**** KUTIPAN BARIS
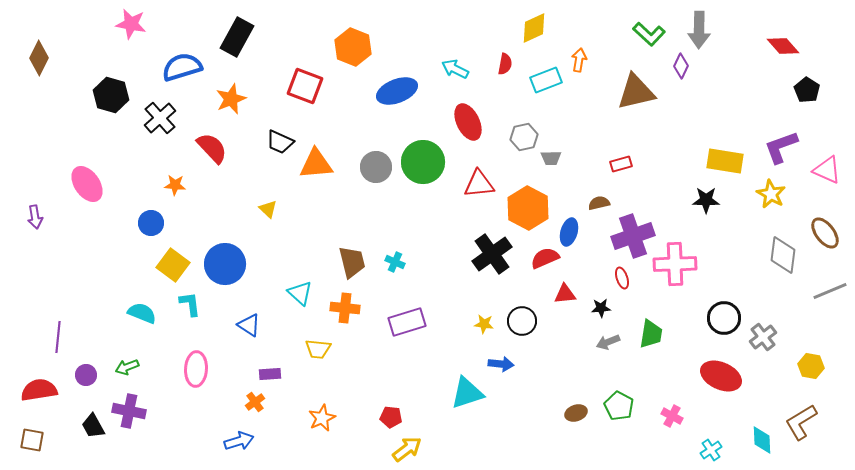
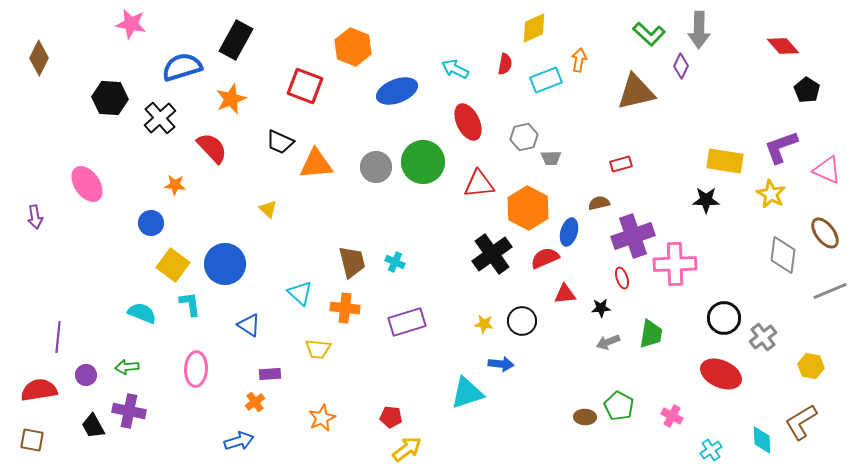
black rectangle at (237, 37): moved 1 px left, 3 px down
black hexagon at (111, 95): moved 1 px left, 3 px down; rotated 12 degrees counterclockwise
green arrow at (127, 367): rotated 15 degrees clockwise
red ellipse at (721, 376): moved 2 px up
brown ellipse at (576, 413): moved 9 px right, 4 px down; rotated 20 degrees clockwise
********
## TUGAS TERTULIS
Tentukan lalu salin setiap baris di atas yang memuat kata "ellipse". Perhatikan bahwa huruf besar dan huruf kecil dibedakan.

## JAWABAN SOAL INI
red ellipse at (721, 376): moved 2 px up
brown ellipse at (576, 413): moved 9 px right, 4 px down; rotated 20 degrees clockwise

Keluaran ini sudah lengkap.